(What you are asked to do):
In the entries below, find each line with the string "DGND" and copy it.

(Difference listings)
────────────────────────────────────────
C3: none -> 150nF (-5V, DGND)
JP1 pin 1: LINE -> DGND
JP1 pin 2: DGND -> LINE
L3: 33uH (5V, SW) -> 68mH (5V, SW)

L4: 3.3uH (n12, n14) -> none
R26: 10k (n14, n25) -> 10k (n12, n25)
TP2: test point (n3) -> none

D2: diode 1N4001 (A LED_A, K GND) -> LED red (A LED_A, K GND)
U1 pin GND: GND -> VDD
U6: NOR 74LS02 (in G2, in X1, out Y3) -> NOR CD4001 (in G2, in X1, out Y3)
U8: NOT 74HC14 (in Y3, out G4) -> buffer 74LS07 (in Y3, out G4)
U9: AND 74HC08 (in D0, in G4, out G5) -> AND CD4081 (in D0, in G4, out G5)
────────────────────────────────────────
(Response area):
C3: none -> 150nF (-5V, DGND)
JP1 pin 1: LINE -> DGND
JP1 pin 2: DGND -> LINE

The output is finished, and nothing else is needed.